Content starts

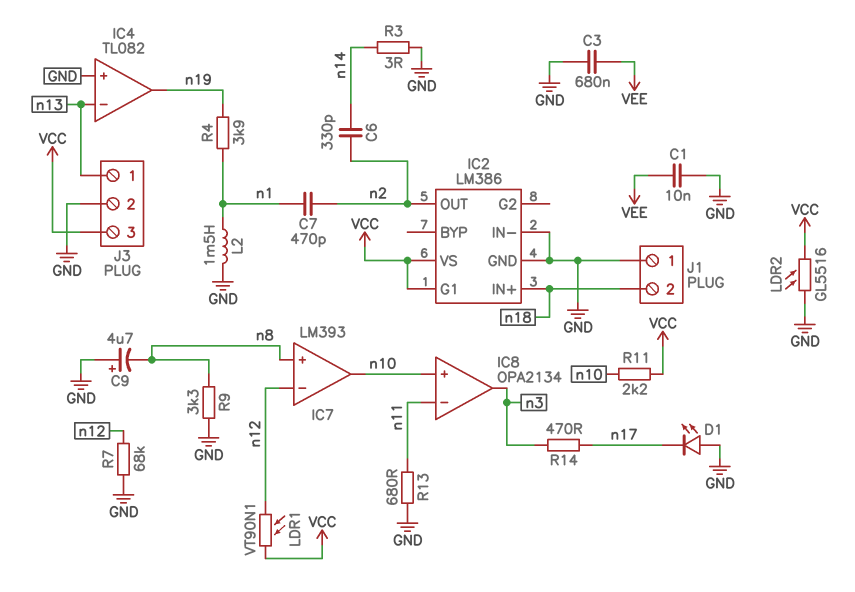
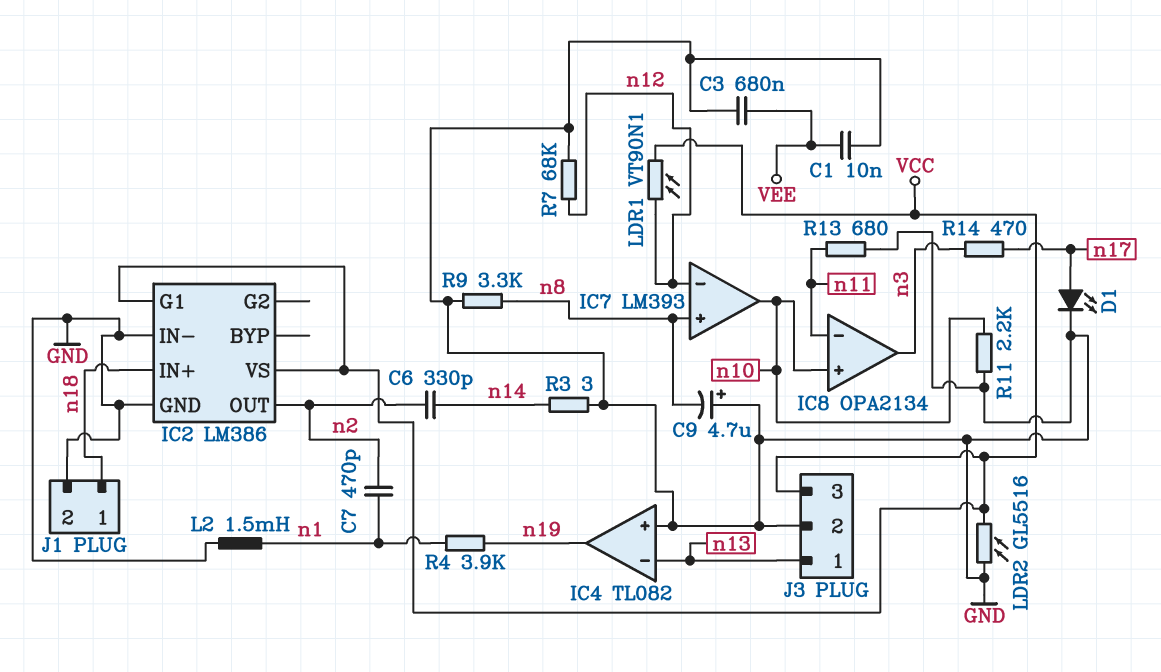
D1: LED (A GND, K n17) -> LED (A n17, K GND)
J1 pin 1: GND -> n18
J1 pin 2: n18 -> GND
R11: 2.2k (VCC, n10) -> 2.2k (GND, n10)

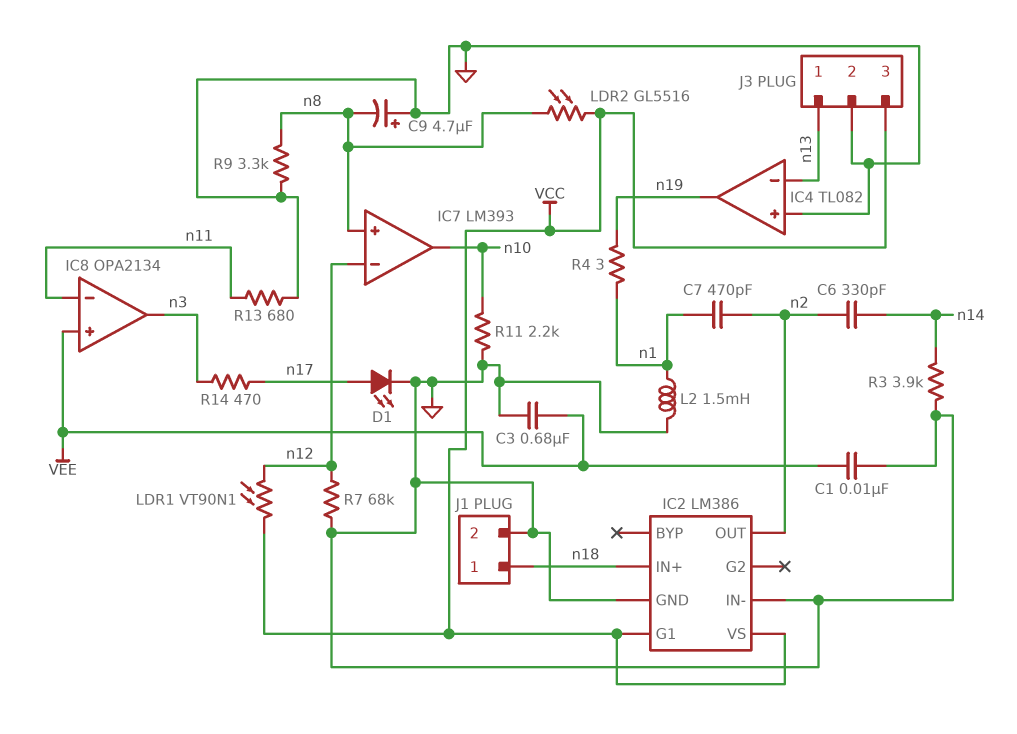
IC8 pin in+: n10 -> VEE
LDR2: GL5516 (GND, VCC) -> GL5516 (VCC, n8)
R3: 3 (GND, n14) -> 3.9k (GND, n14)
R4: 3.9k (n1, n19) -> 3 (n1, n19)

Content ends

» **Instructions for the task**: Leaving the pictures out, set down all of the data again exactly.

» **Solution below**:
D1: LED (A GND, K n17) -> LED (A n17, K GND)
J1 pin 1: GND -> n18
J1 pin 2: n18 -> GND
R11: 2.2k (VCC, n10) -> 2.2k (GND, n10)

IC8 pin in+: n10 -> VEE
LDR2: GL5516 (GND, VCC) -> GL5516 (VCC, n8)
R3: 3 (GND, n14) -> 3.9k (GND, n14)
R4: 3.9k (n1, n19) -> 3 (n1, n19)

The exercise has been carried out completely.